• _WHAT YOU ARE ASKED TO DO_: The entries must be repeated verbatim, and their images left out.

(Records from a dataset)
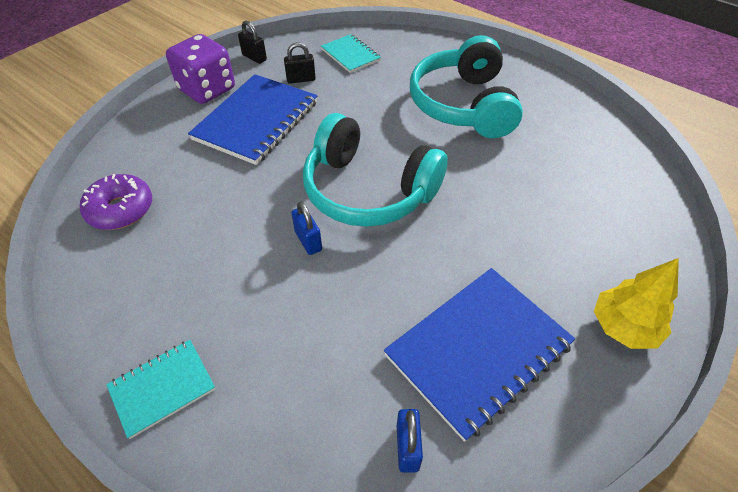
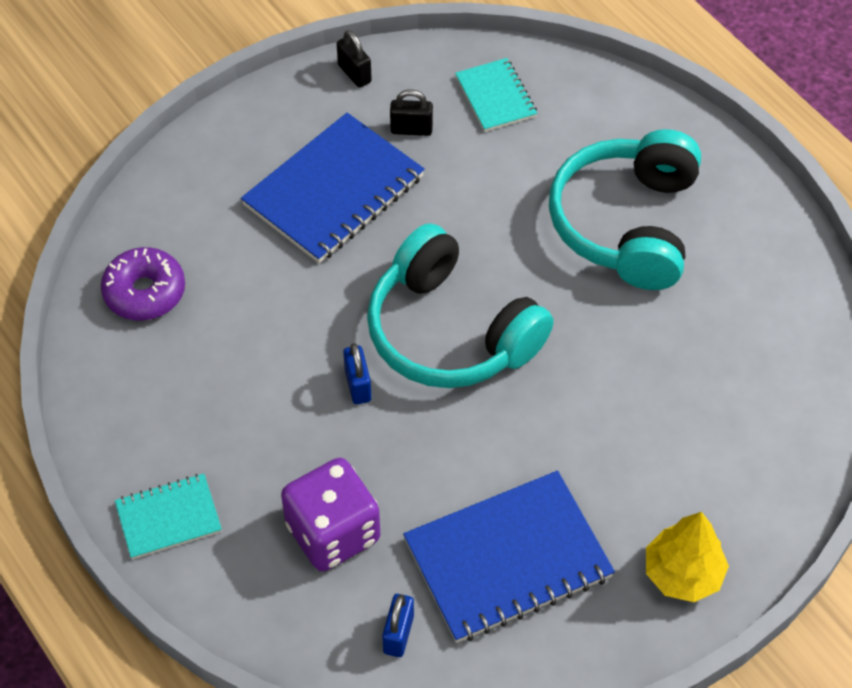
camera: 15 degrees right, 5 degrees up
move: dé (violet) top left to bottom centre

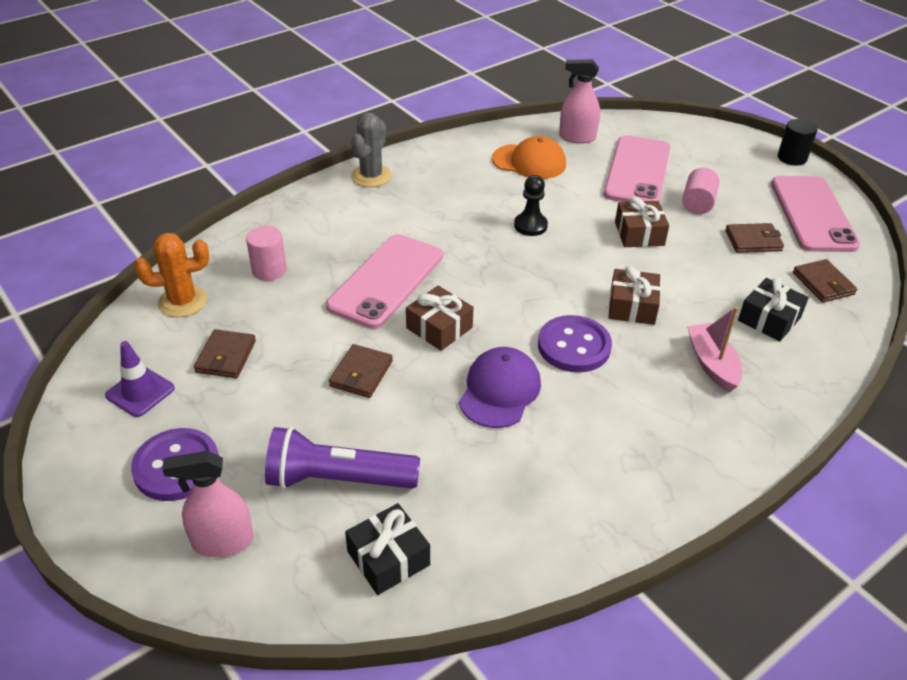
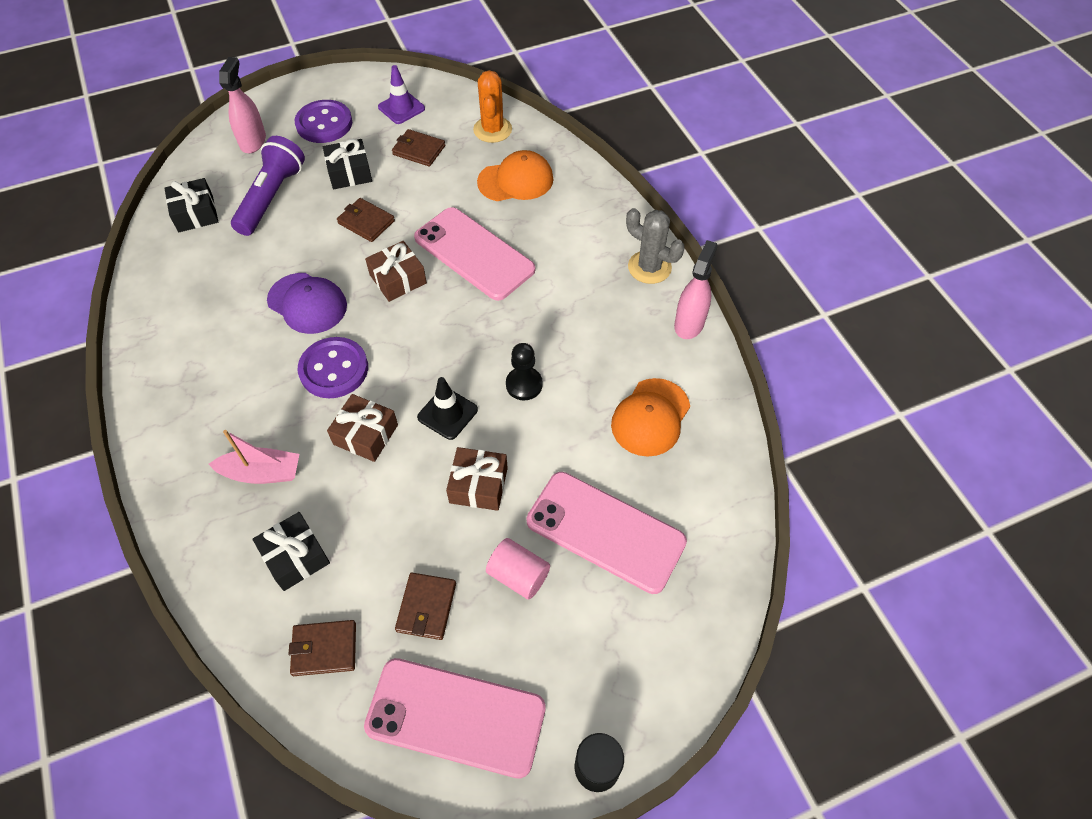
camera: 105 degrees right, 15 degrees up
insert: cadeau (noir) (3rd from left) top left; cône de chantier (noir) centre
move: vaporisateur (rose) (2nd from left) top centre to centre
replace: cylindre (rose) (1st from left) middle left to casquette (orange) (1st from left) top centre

• _TASK RESPONSE_:
camera: 15 degrees right, 5 degrees up
move: dé (violet) top left to bottom centre

camera: 105 degrees right, 15 degrees up
insert: cadeau (noir) (3rd from left) top left; cône de chantier (noir) centre
move: vaporisateur (rose) (2nd from left) top centre to centre
replace: cylindre (rose) (1st from left) middle left to casquette (orange) (1st from left) top centre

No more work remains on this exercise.